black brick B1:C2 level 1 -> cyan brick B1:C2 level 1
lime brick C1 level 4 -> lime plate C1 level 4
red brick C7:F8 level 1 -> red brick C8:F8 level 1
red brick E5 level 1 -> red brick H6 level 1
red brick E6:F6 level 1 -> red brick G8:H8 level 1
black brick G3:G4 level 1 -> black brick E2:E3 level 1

---

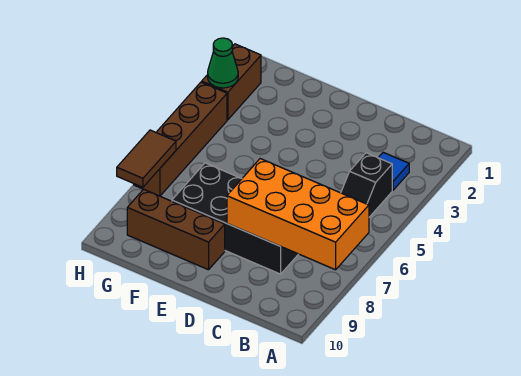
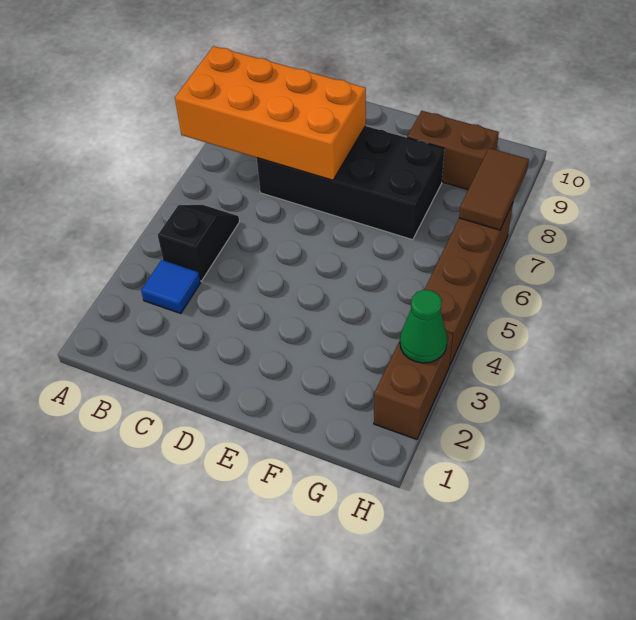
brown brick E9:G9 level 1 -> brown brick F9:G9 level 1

--

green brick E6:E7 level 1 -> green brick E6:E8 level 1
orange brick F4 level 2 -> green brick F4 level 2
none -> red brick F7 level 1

◆ PROBLEM REQUIREMENTS: Copy the records above exactly, beginning at the line that contains "black brick B1:C2" and stopping after the line that contains "black brick G3:G4".

◆ TASK RESULT:
black brick B1:C2 level 1 -> cyan brick B1:C2 level 1
lime brick C1 level 4 -> lime plate C1 level 4
red brick C7:F8 level 1 -> red brick C8:F8 level 1
red brick E5 level 1 -> red brick H6 level 1
red brick E6:F6 level 1 -> red brick G8:H8 level 1
black brick G3:G4 level 1 -> black brick E2:E3 level 1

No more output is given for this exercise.